Brief: Transcribe each line of the material with no alterations.

Supplied records:
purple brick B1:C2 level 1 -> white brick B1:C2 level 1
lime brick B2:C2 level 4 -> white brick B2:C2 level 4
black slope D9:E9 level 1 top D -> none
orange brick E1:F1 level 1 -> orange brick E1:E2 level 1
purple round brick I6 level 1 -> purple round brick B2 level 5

Completed task:
purple brick B1:C2 level 1 -> white brick B1:C2 level 1
lime brick B2:C2 level 4 -> white brick B2:C2 level 4
black slope D9:E9 level 1 top D -> none
orange brick E1:F1 level 1 -> orange brick E1:E2 level 1
purple round brick I6 level 1 -> purple round brick B2 level 5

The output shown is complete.